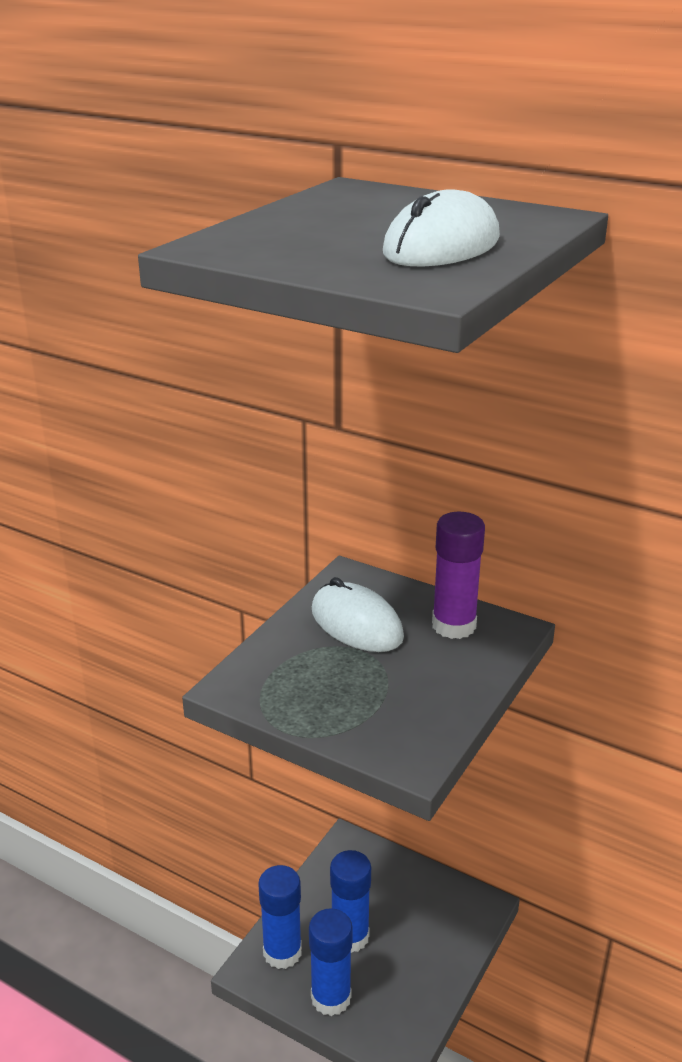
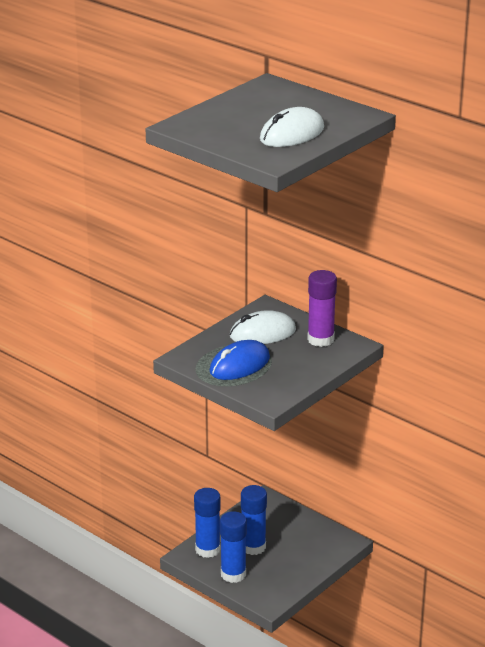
camera: 10 degrees right, 0 degrees up
(335, 690) = (239, 365): none -> blue mouse
(356, 624) = (262, 333): white mouse -> white mouse turned 75 degrees counterclockwise

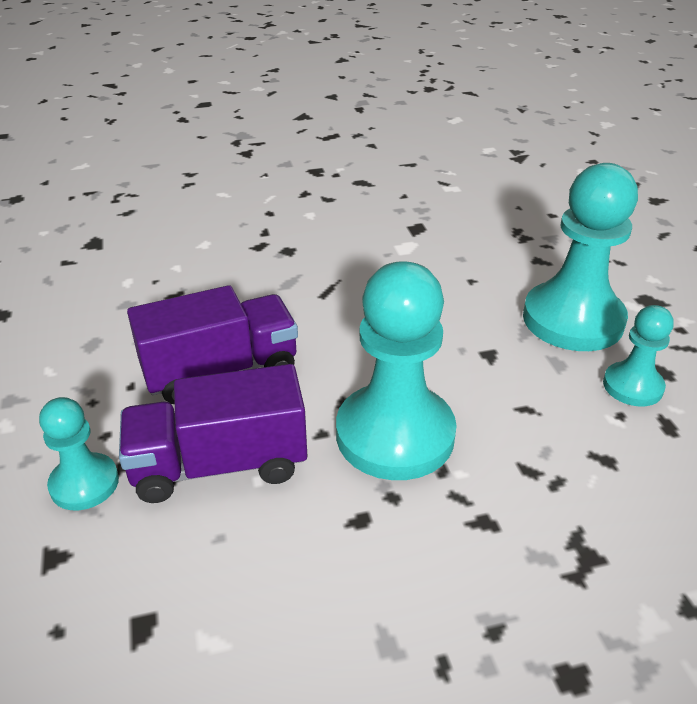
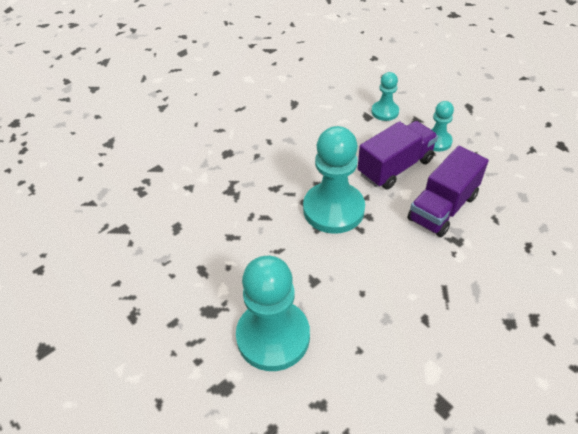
camera: 155 degrees right, 10 degrees up
(632, 386) = (224, 290): turquoise pawn -> turquoise pawn (385, 112)

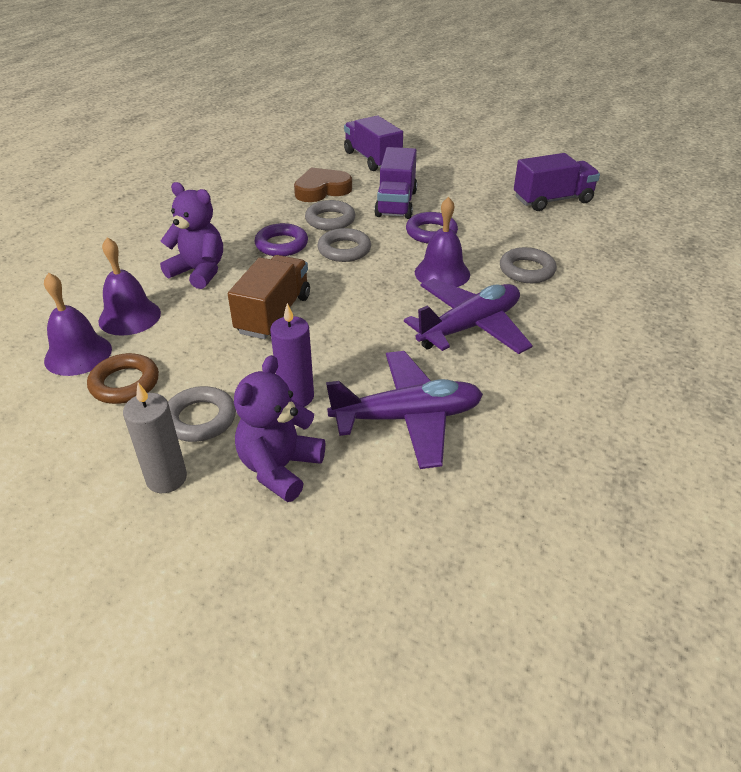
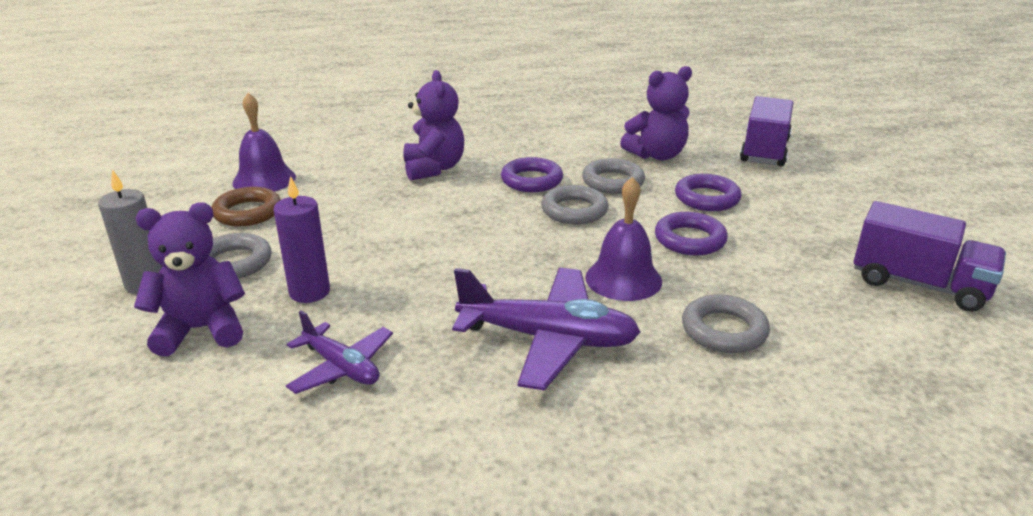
camera: 50 degrees right, 10 degrees down
(129, 317) = (334, 174): purple bell -> none
(274, 314) = (418, 226): brown truck -> none
(322, 190) = (656, 155): brown heart -> purple teddy bear
(396, 203) = (707, 198): purple truck -> purple ring
(407, 418) = (341, 367): purple plane -> purple plane, size x0.59

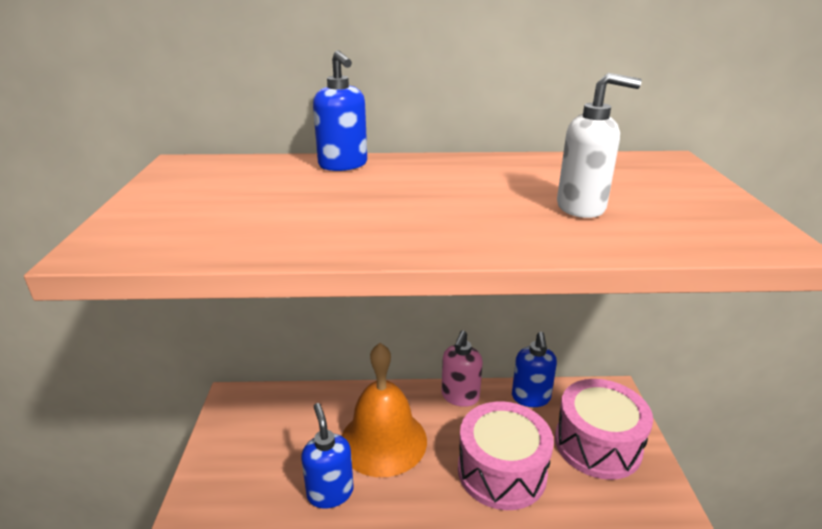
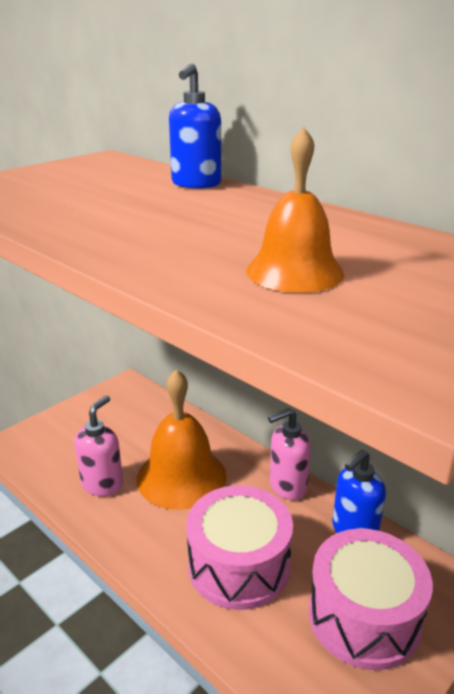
camera: 45 degrees right, 0 degrees up
(330, 492) = (102, 484): blue soap dispenser -> pink soap dispenser
(581, 207) = (294, 271): white soap dispenser -> orange bell

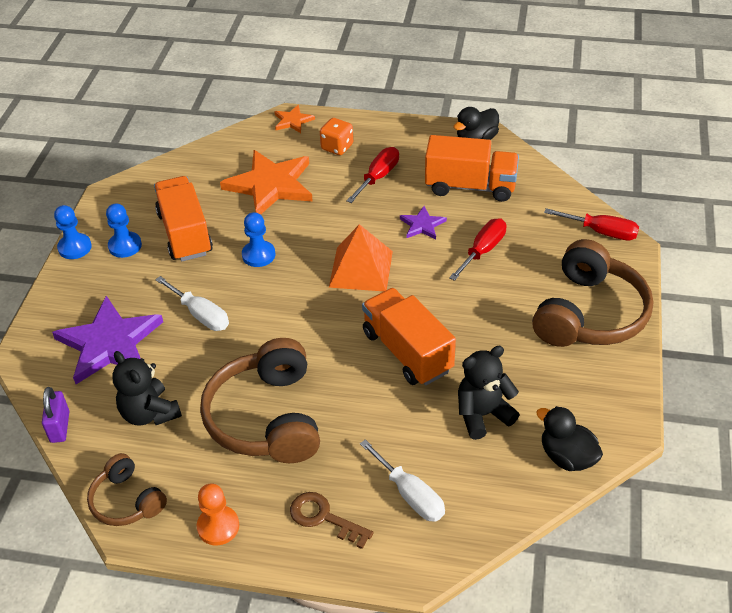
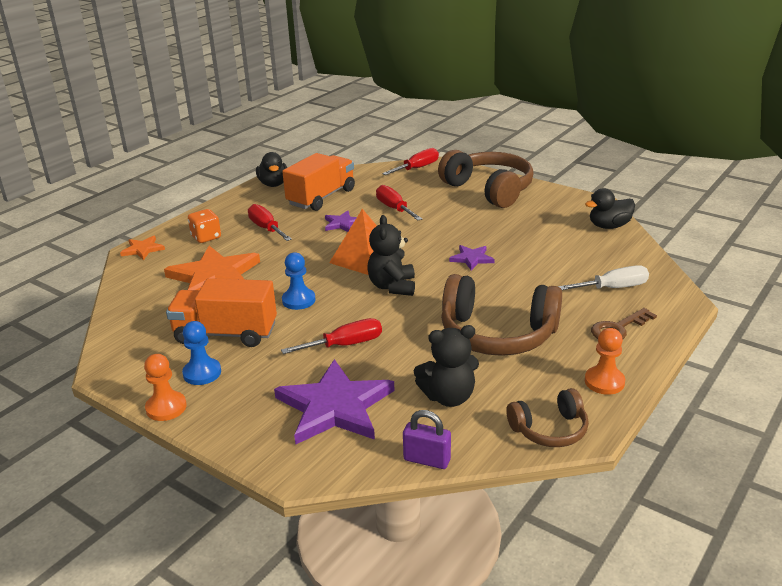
camera: 65 degrees left, 15 degrees down
(75, 247) = (166, 407): blue pawn -> orange pawn
(201, 315) = (345, 345): white screwdriver -> red screwdriver
(407, 351) = (472, 258): orange truck -> purple star
(483, 414) = (554, 245): black teddy bear -> black teddy bear (392, 286)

ASSIGNED TASK => For this exercise, please reproduce the records above exactly and drop the images.

WORKED SOLUTION =>
camera: 10 degrees right, 0 degrees up
(335, 690) = (239, 365): none -> blue mouse
(356, 624) = (262, 333): white mouse -> white mouse turned 75 degrees counterclockwise

camera: 155 degrees right, 10 degrees up
(632, 386) = (224, 290): turquoise pawn -> turquoise pawn (385, 112)

camera: 50 degrees right, 10 degrees down
(129, 317) = (334, 174): purple bell -> none
(274, 314) = (418, 226): brown truck -> none
(322, 190) = (656, 155): brown heart -> purple teddy bear
(396, 203) = (707, 198): purple truck -> purple ring
(407, 418) = (341, 367): purple plane -> purple plane, size x0.59

camera: 45 degrees right, 0 degrees up
(330, 492) = (102, 484): blue soap dispenser -> pink soap dispenser
(581, 207) = (294, 271): white soap dispenser -> orange bell

camera: 65 degrees left, 15 degrees down
(75, 247) = (166, 407): blue pawn -> orange pawn
(201, 315) = (345, 345): white screwdriver -> red screwdriver
(407, 351) = (472, 258): orange truck -> purple star
(483, 414) = (554, 245): black teddy bear -> black teddy bear (392, 286)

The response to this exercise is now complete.